> _Material provided_:

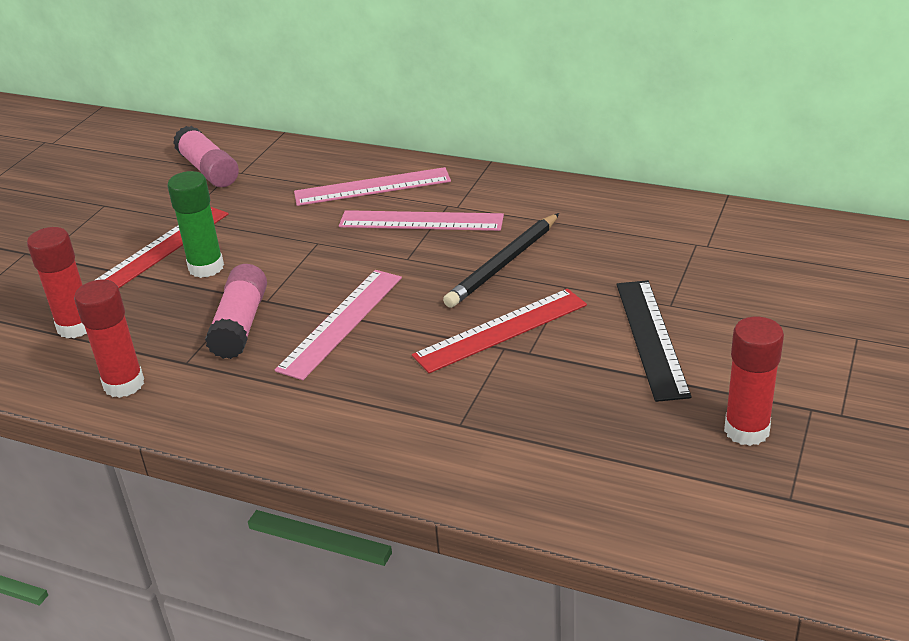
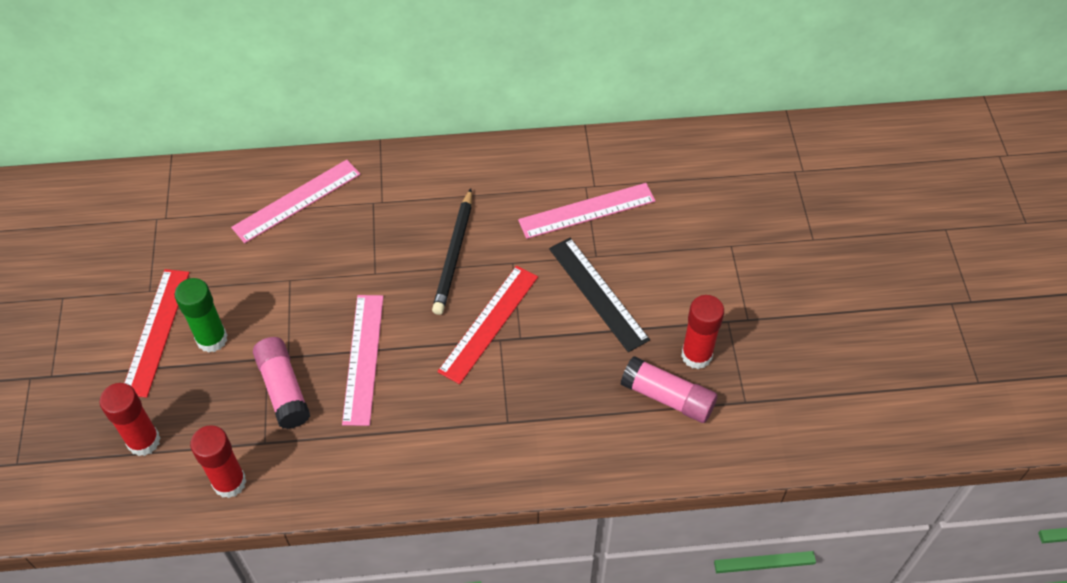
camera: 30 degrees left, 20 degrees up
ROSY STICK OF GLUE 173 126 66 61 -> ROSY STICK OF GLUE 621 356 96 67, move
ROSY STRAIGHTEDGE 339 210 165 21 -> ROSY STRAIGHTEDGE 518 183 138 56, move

> _What to produce_: Report every line of the preceding listing where the string "move" occurs.

> _Written answer_:
ROSY STICK OF GLUE 173 126 66 61 -> ROSY STICK OF GLUE 621 356 96 67, move
ROSY STRAIGHTEDGE 339 210 165 21 -> ROSY STRAIGHTEDGE 518 183 138 56, move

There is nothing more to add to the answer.